TASK REQUIREMENTS: Restate verbatim the span of lines below between the line with "(460, 203) = (579, 393): white" and the line with "(315, 187) = (275, 79): none", including those two lines, and only that span.

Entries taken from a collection
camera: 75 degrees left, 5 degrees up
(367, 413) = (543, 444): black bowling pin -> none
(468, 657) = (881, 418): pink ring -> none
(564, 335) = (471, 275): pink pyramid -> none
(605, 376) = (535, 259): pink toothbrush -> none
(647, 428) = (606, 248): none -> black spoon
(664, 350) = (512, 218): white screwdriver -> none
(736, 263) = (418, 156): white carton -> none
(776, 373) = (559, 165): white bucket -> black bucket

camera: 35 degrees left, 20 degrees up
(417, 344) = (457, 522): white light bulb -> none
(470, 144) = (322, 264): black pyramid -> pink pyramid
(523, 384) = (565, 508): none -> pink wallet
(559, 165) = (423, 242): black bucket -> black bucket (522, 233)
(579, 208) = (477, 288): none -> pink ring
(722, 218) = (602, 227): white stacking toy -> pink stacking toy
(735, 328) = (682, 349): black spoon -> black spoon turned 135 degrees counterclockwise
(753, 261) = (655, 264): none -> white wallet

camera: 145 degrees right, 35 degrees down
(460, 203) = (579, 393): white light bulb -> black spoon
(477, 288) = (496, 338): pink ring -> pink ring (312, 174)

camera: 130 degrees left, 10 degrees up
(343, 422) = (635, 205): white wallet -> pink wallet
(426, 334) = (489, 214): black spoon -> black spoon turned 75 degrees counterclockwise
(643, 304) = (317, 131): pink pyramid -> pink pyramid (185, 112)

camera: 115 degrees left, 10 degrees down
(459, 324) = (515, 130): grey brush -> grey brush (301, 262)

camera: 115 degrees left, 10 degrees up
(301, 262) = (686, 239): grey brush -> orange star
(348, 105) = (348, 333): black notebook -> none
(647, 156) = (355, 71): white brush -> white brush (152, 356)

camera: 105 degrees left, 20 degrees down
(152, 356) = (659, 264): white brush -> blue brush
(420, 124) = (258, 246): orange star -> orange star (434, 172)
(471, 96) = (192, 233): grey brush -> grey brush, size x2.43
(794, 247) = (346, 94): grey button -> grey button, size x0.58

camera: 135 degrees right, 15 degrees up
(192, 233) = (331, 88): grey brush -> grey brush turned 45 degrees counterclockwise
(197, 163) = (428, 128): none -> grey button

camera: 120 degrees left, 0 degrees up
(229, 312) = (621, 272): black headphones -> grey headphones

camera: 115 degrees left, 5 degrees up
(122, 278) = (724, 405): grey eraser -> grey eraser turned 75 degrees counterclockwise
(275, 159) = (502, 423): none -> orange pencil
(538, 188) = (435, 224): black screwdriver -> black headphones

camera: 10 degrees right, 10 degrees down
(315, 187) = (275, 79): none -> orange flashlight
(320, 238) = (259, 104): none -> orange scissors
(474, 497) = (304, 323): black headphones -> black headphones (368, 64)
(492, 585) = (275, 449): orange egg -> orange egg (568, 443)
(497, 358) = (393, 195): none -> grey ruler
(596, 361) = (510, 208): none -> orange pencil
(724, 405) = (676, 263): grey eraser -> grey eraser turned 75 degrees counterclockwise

RESULT:
(460, 203) = (579, 393): white light bulb -> black spoon
(477, 288) = (496, 338): pink ring -> pink ring (312, 174)

camera: 130 degrees left, 10 degrees up
(343, 422) = (635, 205): white wallet -> pink wallet
(426, 334) = (489, 214): black spoon -> black spoon turned 75 degrees counterclockwise
(643, 304) = (317, 131): pink pyramid -> pink pyramid (185, 112)

camera: 115 degrees left, 10 degrees down
(459, 324) = (515, 130): grey brush -> grey brush (301, 262)

camera: 115 degrees left, 10 degrees up
(301, 262) = (686, 239): grey brush -> orange star
(348, 105) = (348, 333): black notebook -> none
(647, 156) = (355, 71): white brush -> white brush (152, 356)

camera: 105 degrees left, 20 degrees down
(152, 356) = (659, 264): white brush -> blue brush
(420, 124) = (258, 246): orange star -> orange star (434, 172)
(471, 96) = (192, 233): grey brush -> grey brush, size x2.43
(794, 247) = (346, 94): grey button -> grey button, size x0.58

camera: 135 degrees right, 15 degrees up
(192, 233) = (331, 88): grey brush -> grey brush turned 45 degrees counterclockwise
(197, 163) = (428, 128): none -> grey button

camera: 120 degrees left, 0 degrees up
(229, 312) = (621, 272): black headphones -> grey headphones

camera: 115 degrees left, 5 degrees up
(122, 278) = (724, 405): grey eraser -> grey eraser turned 75 degrees counterclockwise
(275, 159) = (502, 423): none -> orange pencil
(538, 188) = (435, 224): black screwdriver -> black headphones

camera: 10 degrees right, 10 degrees down
(315, 187) = (275, 79): none -> orange flashlight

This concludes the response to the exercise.